** Raw data follows **

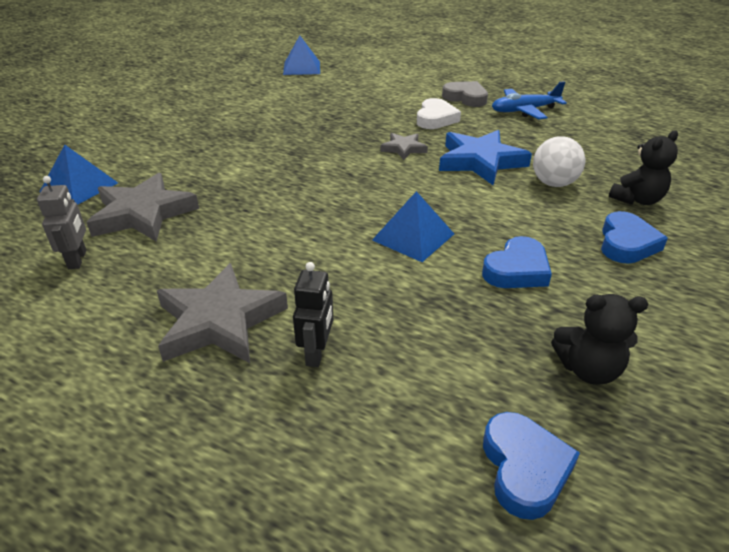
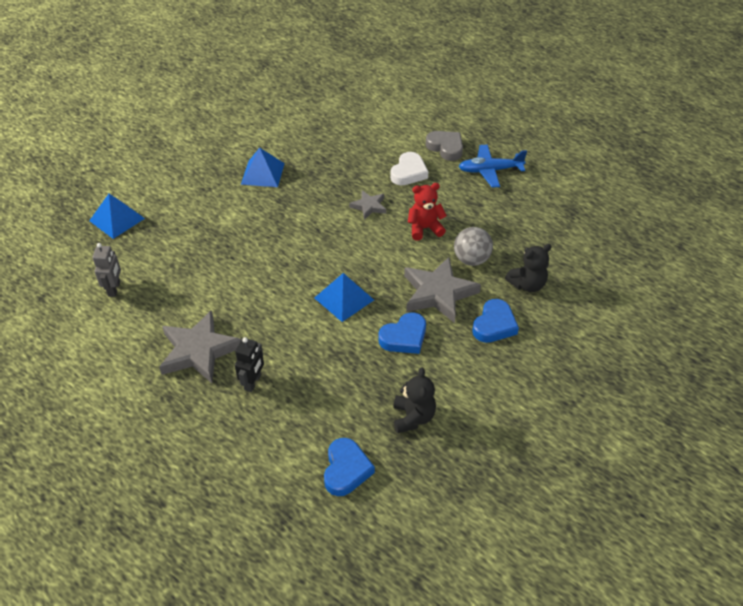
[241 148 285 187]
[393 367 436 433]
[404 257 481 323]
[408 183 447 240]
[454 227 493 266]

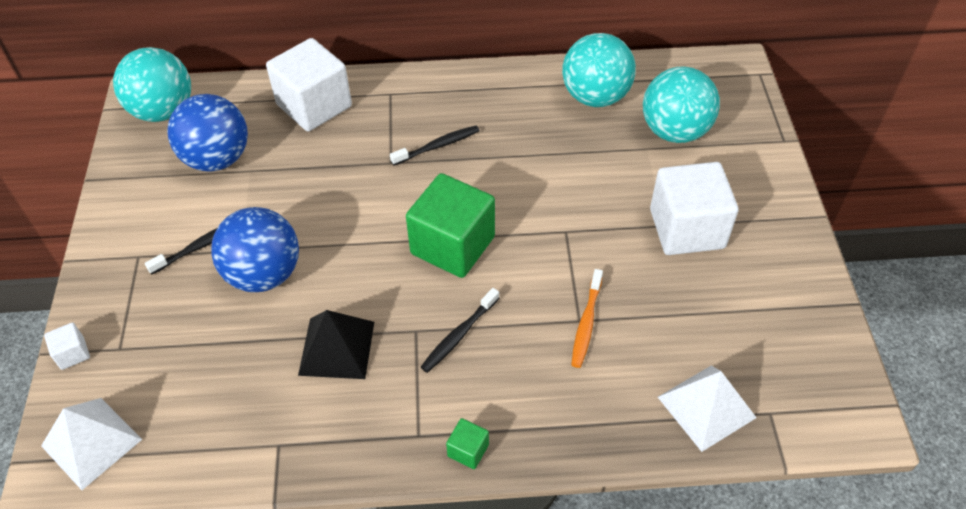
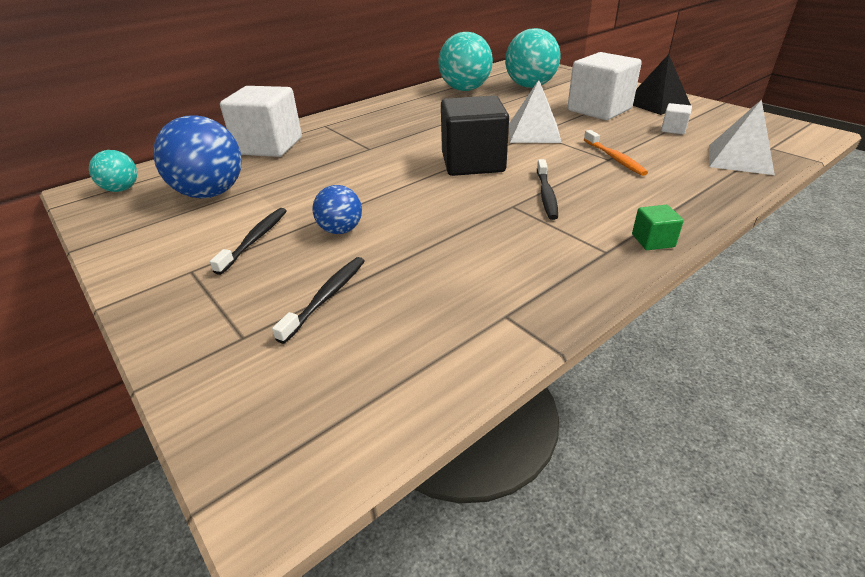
[89 150 137 192]
[272 257 365 344]
[313 185 362 234]
[441 95 509 176]
[509 80 562 143]
[633 54 691 115]
[661 103 692 134]

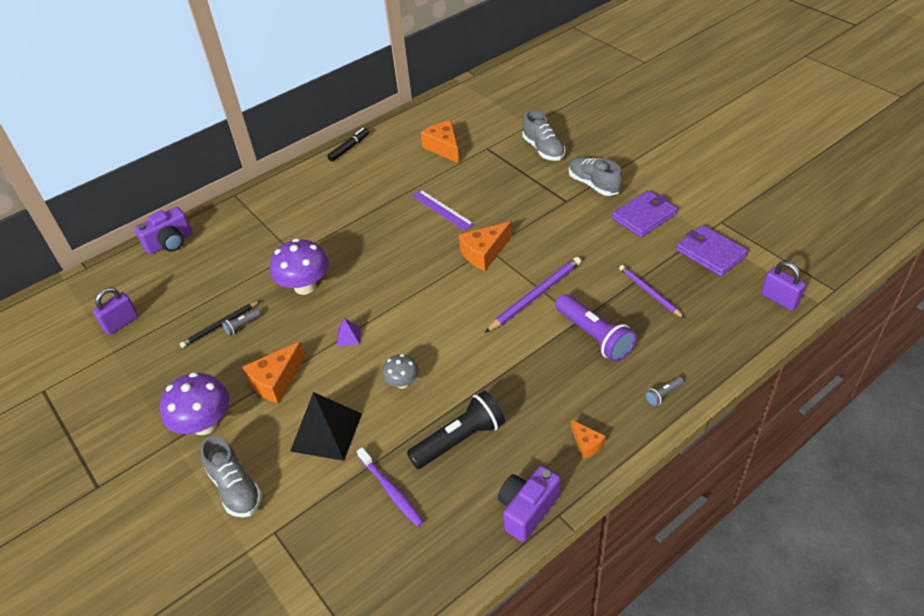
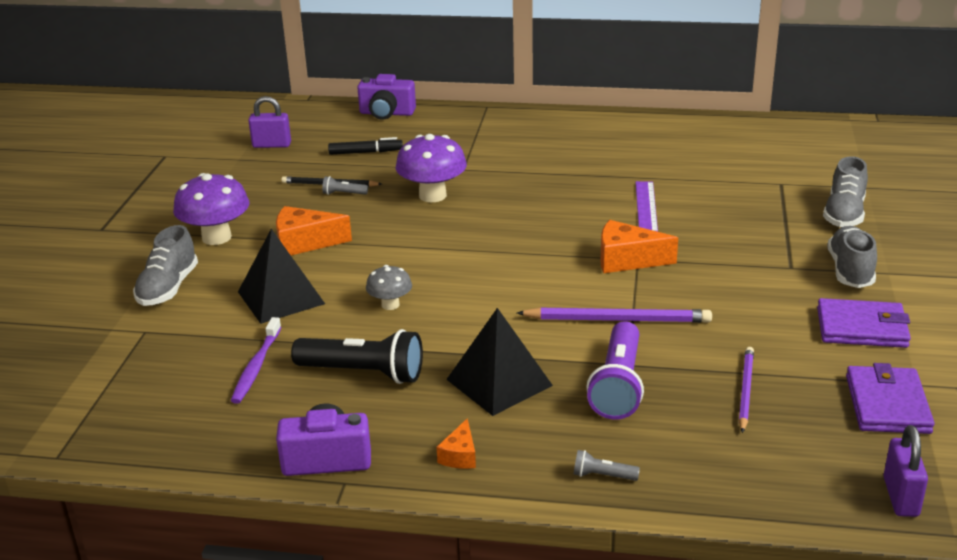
[328 137 403 155]
[446 308 553 416]
[337 318 361 346] (first image)
[421 120 459 163] (first image)

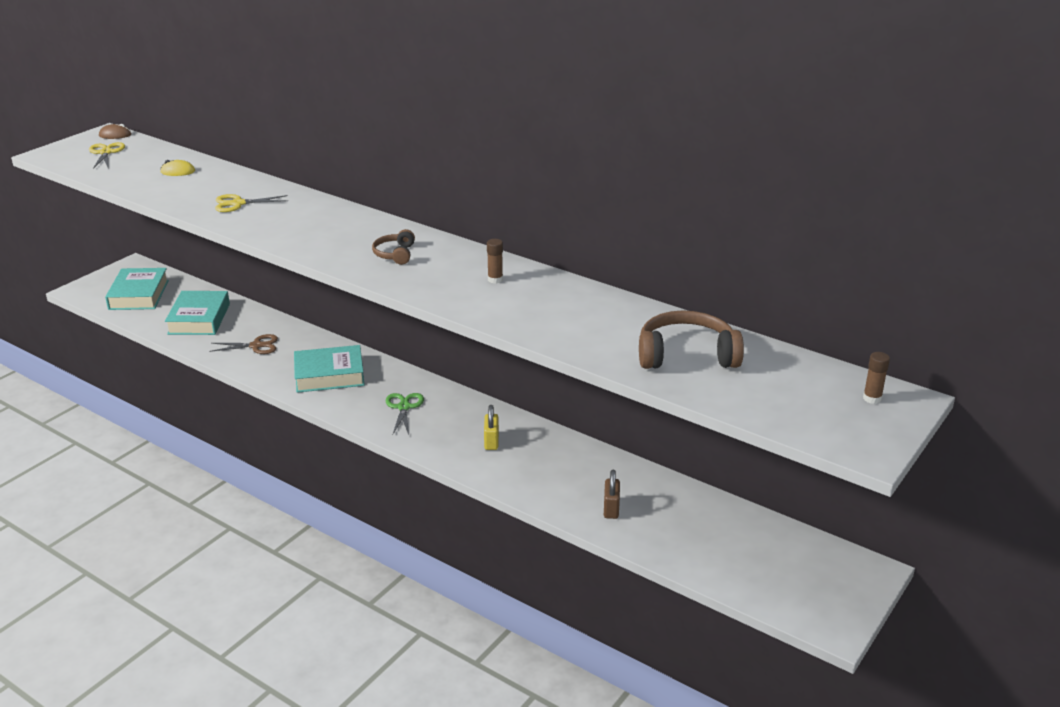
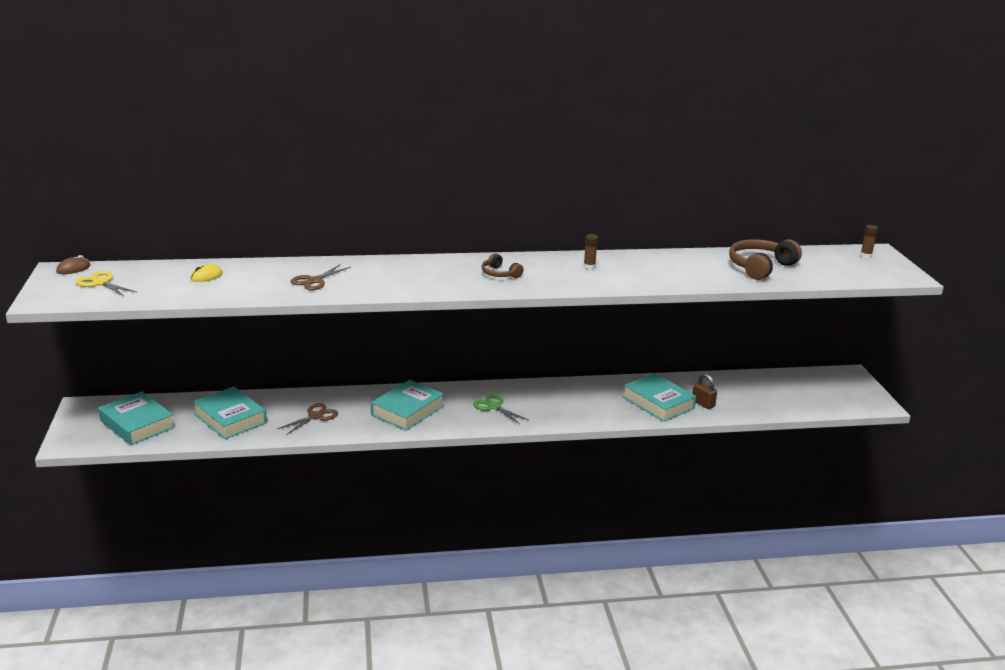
[290 264 351 290]
[623 373 696 422]
[484 405 499 450] (first image)

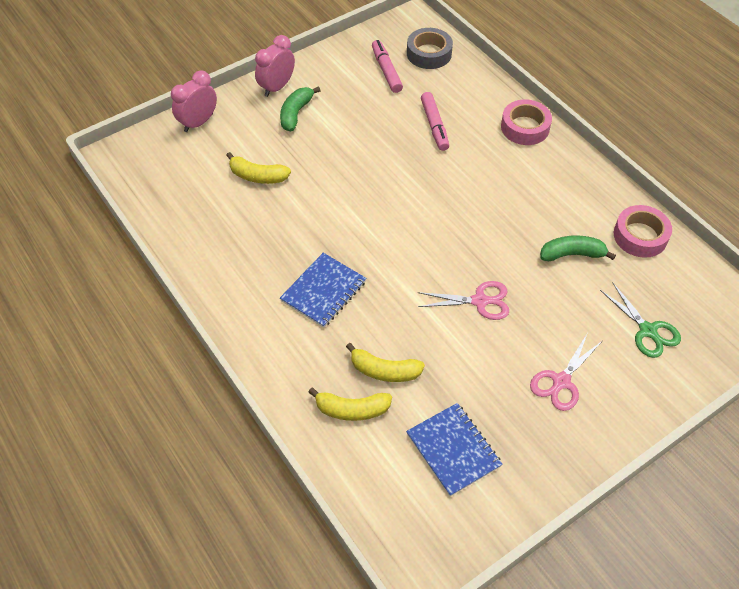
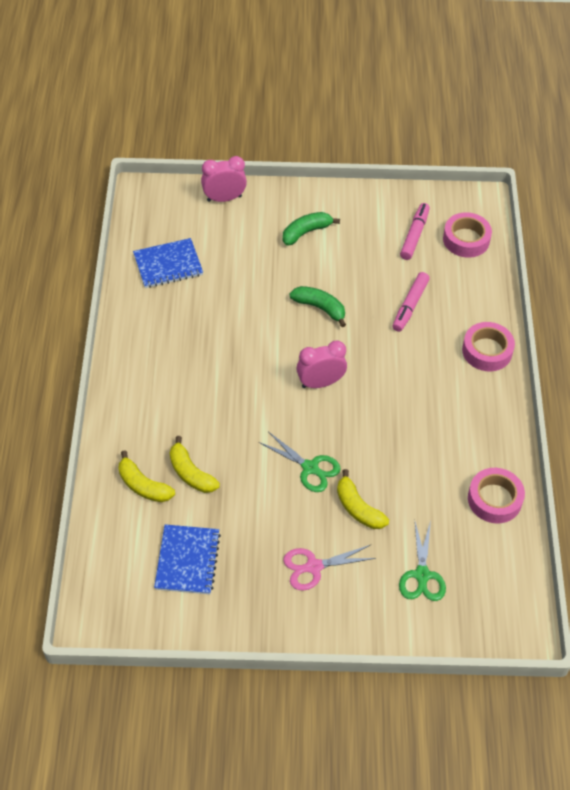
[133 238 203 288]
[259 432 341 492]
[290 286 346 327]
[296 340 347 388]
[337 469 389 529]
[443 212 492 258]

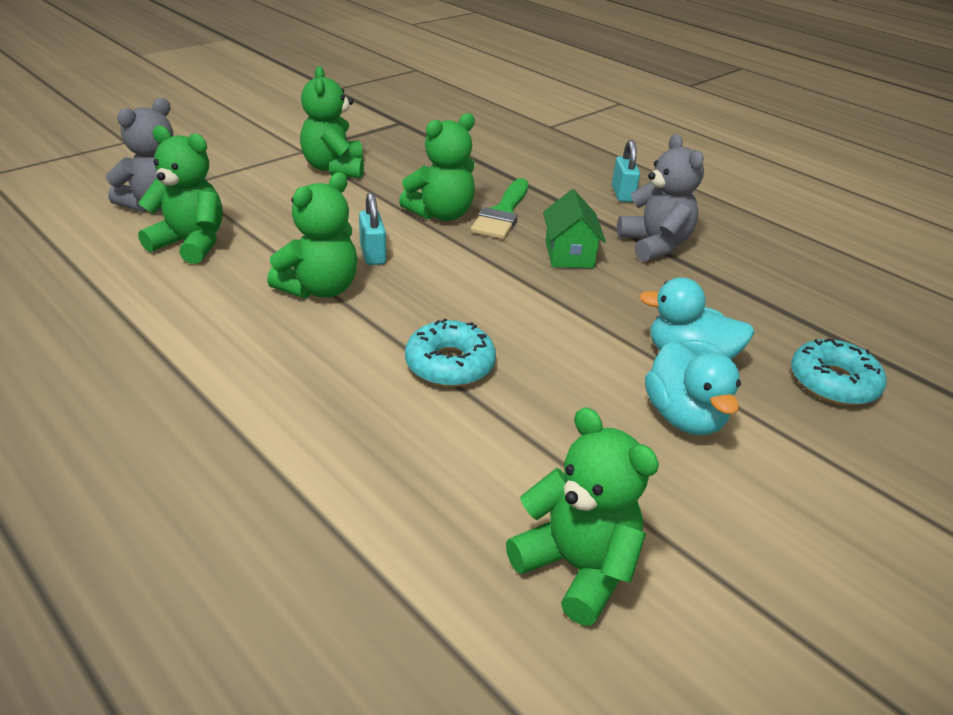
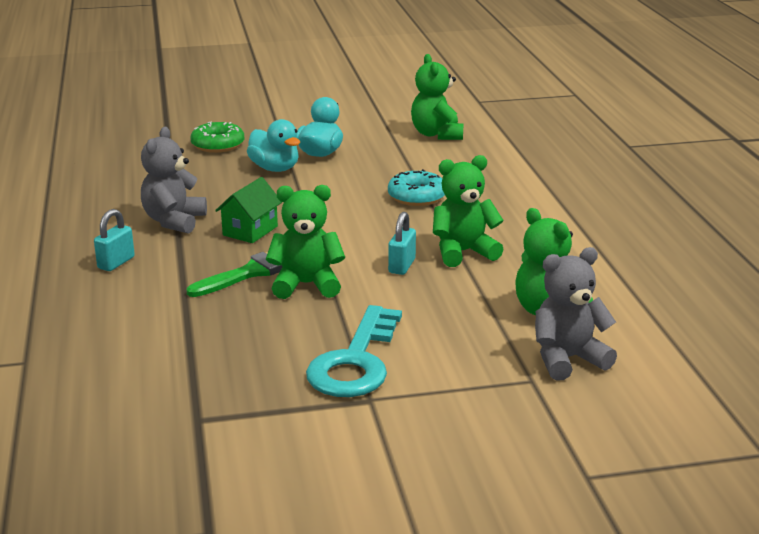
[191 122 244 153]
[306 305 402 397]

** End of Raw data **

**What the task asks:**
Only one thing is required here: an exact copy of the lines from the one bearing "[272 257 365 344]" through the final line above, both included, with pictures left out.

**Reply:**
[272 257 365 344]
[313 185 362 234]
[441 95 509 176]
[509 80 562 143]
[633 54 691 115]
[661 103 692 134]

[328 137 403 155]
[446 308 553 416]
[337 318 361 346] (first image)
[421 120 459 163] (first image)

[290 264 351 290]
[623 373 696 422]
[484 405 499 450] (first image)

[133 238 203 288]
[259 432 341 492]
[290 286 346 327]
[296 340 347 388]
[337 469 389 529]
[443 212 492 258]

[191 122 244 153]
[306 305 402 397]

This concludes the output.